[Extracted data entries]
------------------------

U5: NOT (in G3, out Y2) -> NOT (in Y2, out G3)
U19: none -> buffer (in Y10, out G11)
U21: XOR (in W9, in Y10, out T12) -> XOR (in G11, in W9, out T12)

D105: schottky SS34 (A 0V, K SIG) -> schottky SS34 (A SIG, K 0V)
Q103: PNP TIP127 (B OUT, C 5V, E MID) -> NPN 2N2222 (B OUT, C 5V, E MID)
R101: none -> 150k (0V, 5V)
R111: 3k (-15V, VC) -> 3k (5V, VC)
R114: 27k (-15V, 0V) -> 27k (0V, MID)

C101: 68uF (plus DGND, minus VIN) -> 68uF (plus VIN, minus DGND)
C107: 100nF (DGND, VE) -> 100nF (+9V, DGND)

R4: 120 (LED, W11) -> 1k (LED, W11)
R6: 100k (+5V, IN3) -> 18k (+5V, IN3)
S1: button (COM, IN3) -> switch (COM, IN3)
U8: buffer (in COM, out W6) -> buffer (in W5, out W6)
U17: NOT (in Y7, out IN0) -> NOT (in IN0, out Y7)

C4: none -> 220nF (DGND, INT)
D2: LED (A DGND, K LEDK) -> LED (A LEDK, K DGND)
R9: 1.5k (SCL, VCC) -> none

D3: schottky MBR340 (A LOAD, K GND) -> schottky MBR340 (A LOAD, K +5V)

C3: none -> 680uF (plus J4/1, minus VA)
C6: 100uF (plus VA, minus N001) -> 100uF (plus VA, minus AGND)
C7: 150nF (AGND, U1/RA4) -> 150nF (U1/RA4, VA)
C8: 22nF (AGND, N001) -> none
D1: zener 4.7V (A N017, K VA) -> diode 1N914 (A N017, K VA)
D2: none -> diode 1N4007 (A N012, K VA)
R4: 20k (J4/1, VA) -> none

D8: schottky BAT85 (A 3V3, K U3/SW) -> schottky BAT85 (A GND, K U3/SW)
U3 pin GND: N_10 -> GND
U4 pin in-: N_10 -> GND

------------------------

(EXERCISE) All that is wanted is a faithful reproduction of the line above with "D105: schottky SS34", the line with "C101: 68uF (plus", and every line in between.

(REPLY TO THE EXERCISE)
D105: schottky SS34 (A 0V, K SIG) -> schottky SS34 (A SIG, K 0V)
Q103: PNP TIP127 (B OUT, C 5V, E MID) -> NPN 2N2222 (B OUT, C 5V, E MID)
R101: none -> 150k (0V, 5V)
R111: 3k (-15V, VC) -> 3k (5V, VC)
R114: 27k (-15V, 0V) -> 27k (0V, MID)

C101: 68uF (plus DGND, minus VIN) -> 68uF (plus VIN, minus DGND)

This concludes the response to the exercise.